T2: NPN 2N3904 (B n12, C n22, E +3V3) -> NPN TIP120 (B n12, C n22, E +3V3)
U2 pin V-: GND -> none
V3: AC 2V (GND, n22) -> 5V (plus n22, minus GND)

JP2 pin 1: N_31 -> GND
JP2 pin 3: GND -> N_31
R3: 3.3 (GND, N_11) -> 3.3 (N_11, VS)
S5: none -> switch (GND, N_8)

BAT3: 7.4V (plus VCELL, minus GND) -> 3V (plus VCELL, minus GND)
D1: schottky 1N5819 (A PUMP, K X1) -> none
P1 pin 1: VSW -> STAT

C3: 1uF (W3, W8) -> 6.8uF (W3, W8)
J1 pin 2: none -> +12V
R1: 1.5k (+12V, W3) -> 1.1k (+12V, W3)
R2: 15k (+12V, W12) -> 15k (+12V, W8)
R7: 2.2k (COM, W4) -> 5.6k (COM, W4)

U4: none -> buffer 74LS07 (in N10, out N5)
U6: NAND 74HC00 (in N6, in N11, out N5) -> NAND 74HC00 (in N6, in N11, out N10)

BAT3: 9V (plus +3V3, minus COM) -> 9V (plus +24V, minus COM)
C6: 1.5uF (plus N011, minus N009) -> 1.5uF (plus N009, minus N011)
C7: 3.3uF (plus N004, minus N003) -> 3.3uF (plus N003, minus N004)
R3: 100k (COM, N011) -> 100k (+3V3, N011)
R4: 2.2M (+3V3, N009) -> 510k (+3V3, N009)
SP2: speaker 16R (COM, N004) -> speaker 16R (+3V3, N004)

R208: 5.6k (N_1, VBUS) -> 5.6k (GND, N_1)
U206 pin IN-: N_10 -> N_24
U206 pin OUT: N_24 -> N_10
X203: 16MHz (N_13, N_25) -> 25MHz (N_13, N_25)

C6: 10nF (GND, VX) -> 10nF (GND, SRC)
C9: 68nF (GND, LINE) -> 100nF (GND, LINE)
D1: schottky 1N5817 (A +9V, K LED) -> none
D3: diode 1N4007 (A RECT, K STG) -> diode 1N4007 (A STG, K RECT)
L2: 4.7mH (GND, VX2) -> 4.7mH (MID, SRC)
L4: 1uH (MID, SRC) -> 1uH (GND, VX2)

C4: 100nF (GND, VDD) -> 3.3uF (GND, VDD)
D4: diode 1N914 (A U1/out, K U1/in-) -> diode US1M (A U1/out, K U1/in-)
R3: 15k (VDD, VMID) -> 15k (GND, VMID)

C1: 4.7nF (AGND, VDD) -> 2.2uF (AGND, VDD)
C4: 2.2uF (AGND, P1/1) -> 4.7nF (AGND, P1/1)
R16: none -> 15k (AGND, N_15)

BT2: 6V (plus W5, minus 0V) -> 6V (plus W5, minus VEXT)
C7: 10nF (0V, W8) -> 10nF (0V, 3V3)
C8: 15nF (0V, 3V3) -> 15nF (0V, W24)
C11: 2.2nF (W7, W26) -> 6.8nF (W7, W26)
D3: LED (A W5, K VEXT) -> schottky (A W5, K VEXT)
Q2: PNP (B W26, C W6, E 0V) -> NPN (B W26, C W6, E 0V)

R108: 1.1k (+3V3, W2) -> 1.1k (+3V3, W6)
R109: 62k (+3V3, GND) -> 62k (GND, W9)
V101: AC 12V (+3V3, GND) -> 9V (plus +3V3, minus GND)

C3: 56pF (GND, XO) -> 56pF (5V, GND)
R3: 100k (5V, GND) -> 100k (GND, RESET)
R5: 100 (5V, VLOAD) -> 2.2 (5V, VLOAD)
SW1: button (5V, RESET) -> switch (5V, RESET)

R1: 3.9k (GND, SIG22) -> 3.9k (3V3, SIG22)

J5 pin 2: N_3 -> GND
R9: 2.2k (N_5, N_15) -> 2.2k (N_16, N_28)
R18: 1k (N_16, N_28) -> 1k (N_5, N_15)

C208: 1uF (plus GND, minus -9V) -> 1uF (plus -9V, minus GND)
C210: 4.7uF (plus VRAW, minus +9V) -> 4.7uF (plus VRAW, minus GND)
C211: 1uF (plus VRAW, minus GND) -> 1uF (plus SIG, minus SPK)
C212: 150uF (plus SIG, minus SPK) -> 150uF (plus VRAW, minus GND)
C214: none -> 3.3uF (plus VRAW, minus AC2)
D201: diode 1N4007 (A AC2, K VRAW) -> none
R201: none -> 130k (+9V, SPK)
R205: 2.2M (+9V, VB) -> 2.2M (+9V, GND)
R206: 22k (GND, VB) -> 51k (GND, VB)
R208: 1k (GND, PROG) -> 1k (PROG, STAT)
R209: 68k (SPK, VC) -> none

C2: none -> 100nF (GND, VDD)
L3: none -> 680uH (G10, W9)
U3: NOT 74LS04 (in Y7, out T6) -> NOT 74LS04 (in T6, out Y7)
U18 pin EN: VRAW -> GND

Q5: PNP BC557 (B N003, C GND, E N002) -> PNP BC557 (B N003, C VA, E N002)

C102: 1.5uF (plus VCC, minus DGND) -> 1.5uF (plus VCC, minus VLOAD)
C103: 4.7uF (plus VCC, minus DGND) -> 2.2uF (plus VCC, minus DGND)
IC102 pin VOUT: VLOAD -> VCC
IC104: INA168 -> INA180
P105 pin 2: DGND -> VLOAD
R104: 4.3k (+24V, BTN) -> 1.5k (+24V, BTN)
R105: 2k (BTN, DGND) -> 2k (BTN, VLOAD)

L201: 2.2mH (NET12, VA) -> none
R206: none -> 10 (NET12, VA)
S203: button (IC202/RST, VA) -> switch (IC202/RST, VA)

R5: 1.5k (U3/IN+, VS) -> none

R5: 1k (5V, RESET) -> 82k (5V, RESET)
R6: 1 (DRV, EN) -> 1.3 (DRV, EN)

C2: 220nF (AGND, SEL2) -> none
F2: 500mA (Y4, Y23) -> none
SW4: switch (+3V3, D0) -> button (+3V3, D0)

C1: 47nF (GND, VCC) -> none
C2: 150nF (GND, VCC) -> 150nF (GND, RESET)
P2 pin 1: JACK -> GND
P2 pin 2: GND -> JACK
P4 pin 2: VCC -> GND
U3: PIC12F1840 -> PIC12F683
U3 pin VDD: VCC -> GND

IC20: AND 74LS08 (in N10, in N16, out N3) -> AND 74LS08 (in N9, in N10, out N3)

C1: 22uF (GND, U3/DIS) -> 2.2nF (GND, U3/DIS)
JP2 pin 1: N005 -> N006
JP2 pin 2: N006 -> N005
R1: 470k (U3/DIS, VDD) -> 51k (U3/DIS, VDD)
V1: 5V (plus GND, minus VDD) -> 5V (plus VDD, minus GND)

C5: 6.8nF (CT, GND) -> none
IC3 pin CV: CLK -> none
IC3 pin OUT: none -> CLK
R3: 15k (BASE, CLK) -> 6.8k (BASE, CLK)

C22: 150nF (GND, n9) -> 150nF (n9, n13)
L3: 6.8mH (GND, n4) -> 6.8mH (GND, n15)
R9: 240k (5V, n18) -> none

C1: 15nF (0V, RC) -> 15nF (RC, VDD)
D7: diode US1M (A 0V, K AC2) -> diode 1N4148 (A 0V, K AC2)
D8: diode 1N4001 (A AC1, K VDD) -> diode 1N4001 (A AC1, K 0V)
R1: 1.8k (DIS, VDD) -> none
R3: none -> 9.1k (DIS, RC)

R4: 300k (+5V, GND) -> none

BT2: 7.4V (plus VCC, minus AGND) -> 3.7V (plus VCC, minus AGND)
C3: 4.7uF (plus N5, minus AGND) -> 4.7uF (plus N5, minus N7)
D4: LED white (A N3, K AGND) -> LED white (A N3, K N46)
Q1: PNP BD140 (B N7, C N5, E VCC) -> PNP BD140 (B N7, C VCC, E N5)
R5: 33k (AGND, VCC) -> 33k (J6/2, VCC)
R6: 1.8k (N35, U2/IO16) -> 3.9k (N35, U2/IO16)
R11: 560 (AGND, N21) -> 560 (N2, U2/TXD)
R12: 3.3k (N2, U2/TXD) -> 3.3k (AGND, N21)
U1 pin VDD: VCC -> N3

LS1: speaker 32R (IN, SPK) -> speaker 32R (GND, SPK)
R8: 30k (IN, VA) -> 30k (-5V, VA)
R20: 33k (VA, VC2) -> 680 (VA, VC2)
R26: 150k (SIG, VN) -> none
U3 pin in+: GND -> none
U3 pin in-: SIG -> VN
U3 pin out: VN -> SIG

______________________________

Task objective = Of the entries listed above, reproduce only the lines starting at the line containing "R5: 33k (AGND, VCC) -> 33k (J6/2, VCC)" and ending at the line containing "R8: 30k (IN, VA) -> 30k (-5V, VA)". Include both, exactly as they stand.

Finished task =
R5: 33k (AGND, VCC) -> 33k (J6/2, VCC)
R6: 1.8k (N35, U2/IO16) -> 3.9k (N35, U2/IO16)
R11: 560 (AGND, N21) -> 560 (N2, U2/TXD)
R12: 3.3k (N2, U2/TXD) -> 3.3k (AGND, N21)
U1 pin VDD: VCC -> N3

LS1: speaker 32R (IN, SPK) -> speaker 32R (GND, SPK)
R8: 30k (IN, VA) -> 30k (-5V, VA)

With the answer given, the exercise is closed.